-- WHAT THE TASK ASKS --
Check every line of the material below for the string "none", and return the ones that have it.
= Beginning of Section =
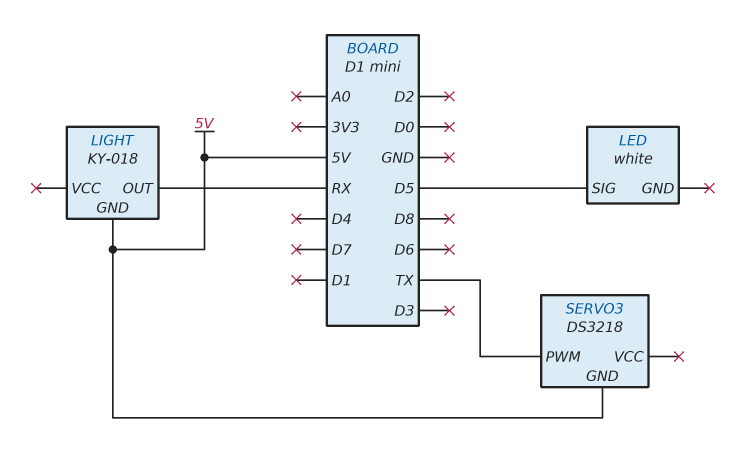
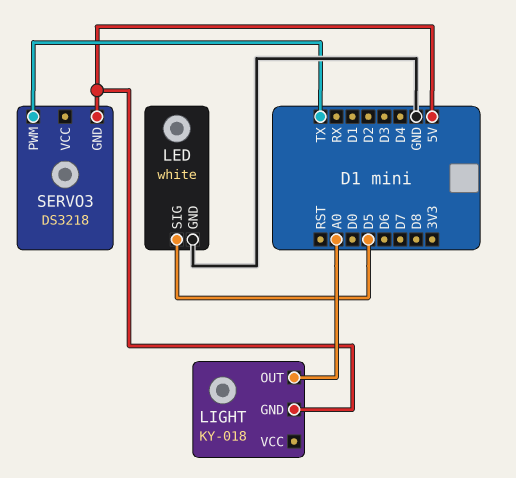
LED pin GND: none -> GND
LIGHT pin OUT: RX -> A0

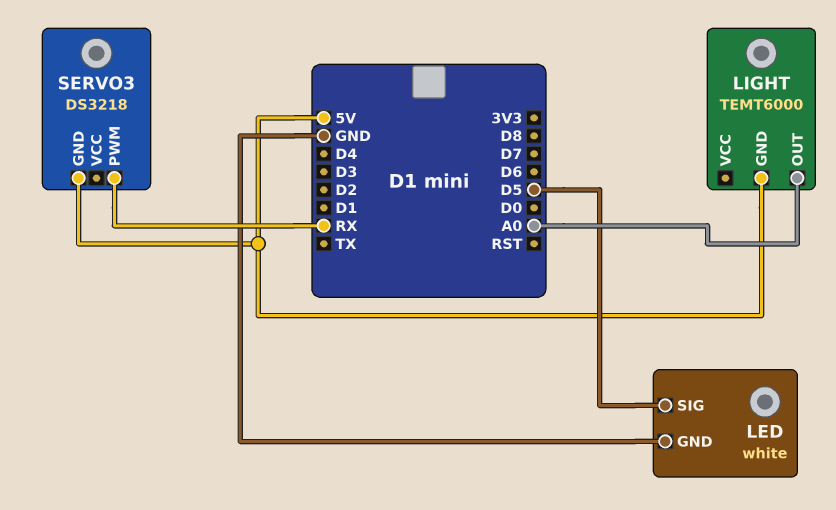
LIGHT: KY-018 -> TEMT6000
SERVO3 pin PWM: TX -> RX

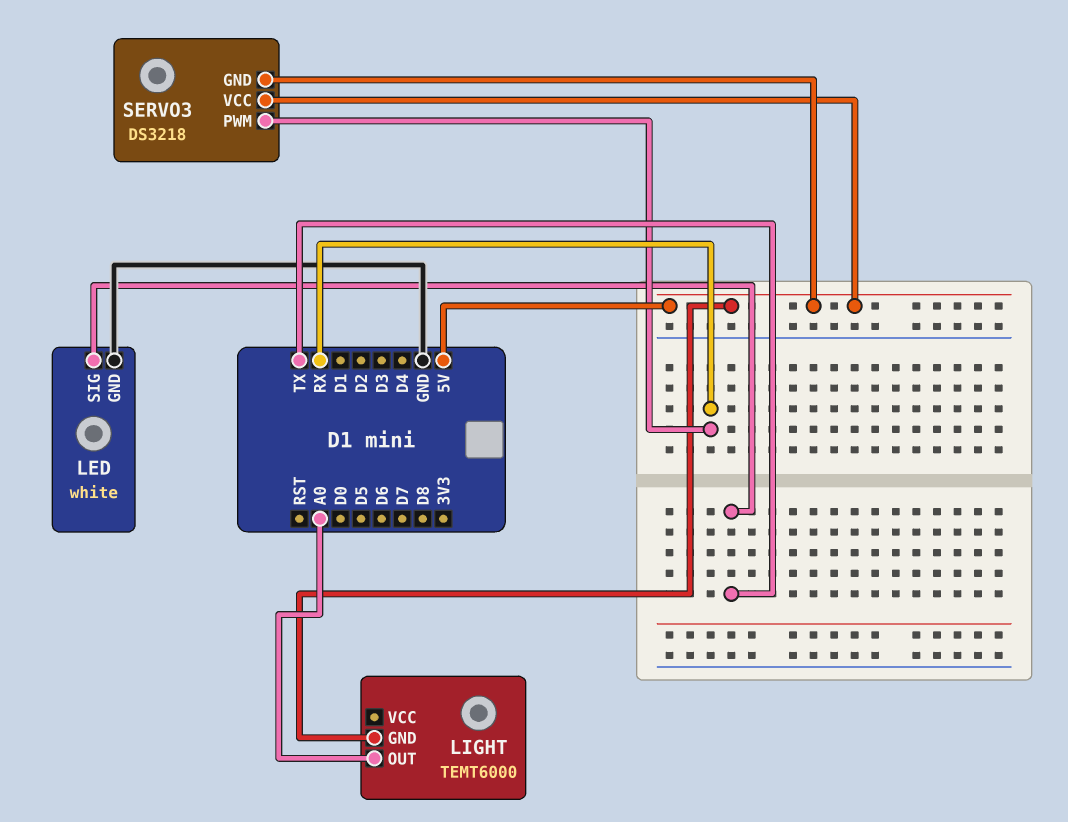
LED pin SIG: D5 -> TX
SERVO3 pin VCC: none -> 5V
= End of Section =
= Beginning of Section =
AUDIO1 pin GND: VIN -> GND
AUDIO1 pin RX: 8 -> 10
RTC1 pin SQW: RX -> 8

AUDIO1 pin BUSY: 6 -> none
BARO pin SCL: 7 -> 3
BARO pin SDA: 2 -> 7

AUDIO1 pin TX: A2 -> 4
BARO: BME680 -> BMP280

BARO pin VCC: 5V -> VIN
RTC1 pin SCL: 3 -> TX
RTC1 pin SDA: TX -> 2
= End of Section =
-- SOLUTION --
LED pin GND: none -> GND
SERVO3 pin VCC: none -> 5V
AUDIO1 pin BUSY: 6 -> none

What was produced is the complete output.